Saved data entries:
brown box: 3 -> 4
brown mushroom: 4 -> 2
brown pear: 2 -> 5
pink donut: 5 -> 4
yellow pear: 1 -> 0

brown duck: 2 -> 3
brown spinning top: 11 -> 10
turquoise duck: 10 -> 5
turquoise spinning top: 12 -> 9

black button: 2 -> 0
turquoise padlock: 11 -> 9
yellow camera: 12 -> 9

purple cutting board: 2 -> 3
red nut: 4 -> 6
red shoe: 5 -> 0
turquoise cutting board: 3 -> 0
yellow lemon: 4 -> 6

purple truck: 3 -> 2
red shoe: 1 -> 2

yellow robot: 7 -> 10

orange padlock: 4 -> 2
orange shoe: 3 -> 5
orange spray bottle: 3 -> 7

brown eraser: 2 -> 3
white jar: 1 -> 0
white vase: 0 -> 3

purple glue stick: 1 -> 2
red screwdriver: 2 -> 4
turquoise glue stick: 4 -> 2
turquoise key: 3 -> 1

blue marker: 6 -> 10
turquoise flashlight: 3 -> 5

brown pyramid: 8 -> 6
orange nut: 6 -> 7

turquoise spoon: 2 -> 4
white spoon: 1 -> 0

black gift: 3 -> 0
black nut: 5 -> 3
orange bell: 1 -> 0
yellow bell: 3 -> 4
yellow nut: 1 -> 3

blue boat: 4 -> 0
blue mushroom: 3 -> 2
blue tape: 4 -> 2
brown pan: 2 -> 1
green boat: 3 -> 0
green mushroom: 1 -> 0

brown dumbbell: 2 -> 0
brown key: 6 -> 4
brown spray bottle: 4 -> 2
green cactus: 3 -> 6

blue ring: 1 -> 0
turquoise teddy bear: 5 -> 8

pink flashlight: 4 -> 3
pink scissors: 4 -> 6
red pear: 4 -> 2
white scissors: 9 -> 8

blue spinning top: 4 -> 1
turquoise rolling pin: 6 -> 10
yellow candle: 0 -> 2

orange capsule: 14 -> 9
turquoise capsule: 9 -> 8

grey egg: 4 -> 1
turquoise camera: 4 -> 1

__WHAT THE TASK ASKS__
Copy every record exactly as presented.

__SOLUTION FOR THIS PROBLEM__
brown box: 3 -> 4
brown mushroom: 4 -> 2
brown pear: 2 -> 5
pink donut: 5 -> 4
yellow pear: 1 -> 0

brown duck: 2 -> 3
brown spinning top: 11 -> 10
turquoise duck: 10 -> 5
turquoise spinning top: 12 -> 9

black button: 2 -> 0
turquoise padlock: 11 -> 9
yellow camera: 12 -> 9

purple cutting board: 2 -> 3
red nut: 4 -> 6
red shoe: 5 -> 0
turquoise cutting board: 3 -> 0
yellow lemon: 4 -> 6

purple truck: 3 -> 2
red shoe: 1 -> 2

yellow robot: 7 -> 10

orange padlock: 4 -> 2
orange shoe: 3 -> 5
orange spray bottle: 3 -> 7

brown eraser: 2 -> 3
white jar: 1 -> 0
white vase: 0 -> 3

purple glue stick: 1 -> 2
red screwdriver: 2 -> 4
turquoise glue stick: 4 -> 2
turquoise key: 3 -> 1

blue marker: 6 -> 10
turquoise flashlight: 3 -> 5

brown pyramid: 8 -> 6
orange nut: 6 -> 7

turquoise spoon: 2 -> 4
white spoon: 1 -> 0

black gift: 3 -> 0
black nut: 5 -> 3
orange bell: 1 -> 0
yellow bell: 3 -> 4
yellow nut: 1 -> 3

blue boat: 4 -> 0
blue mushroom: 3 -> 2
blue tape: 4 -> 2
brown pan: 2 -> 1
green boat: 3 -> 0
green mushroom: 1 -> 0

brown dumbbell: 2 -> 0
brown key: 6 -> 4
brown spray bottle: 4 -> 2
green cactus: 3 -> 6

blue ring: 1 -> 0
turquoise teddy bear: 5 -> 8

pink flashlight: 4 -> 3
pink scissors: 4 -> 6
red pear: 4 -> 2
white scissors: 9 -> 8

blue spinning top: 4 -> 1
turquoise rolling pin: 6 -> 10
yellow candle: 0 -> 2

orange capsule: 14 -> 9
turquoise capsule: 9 -> 8

grey egg: 4 -> 1
turquoise camera: 4 -> 1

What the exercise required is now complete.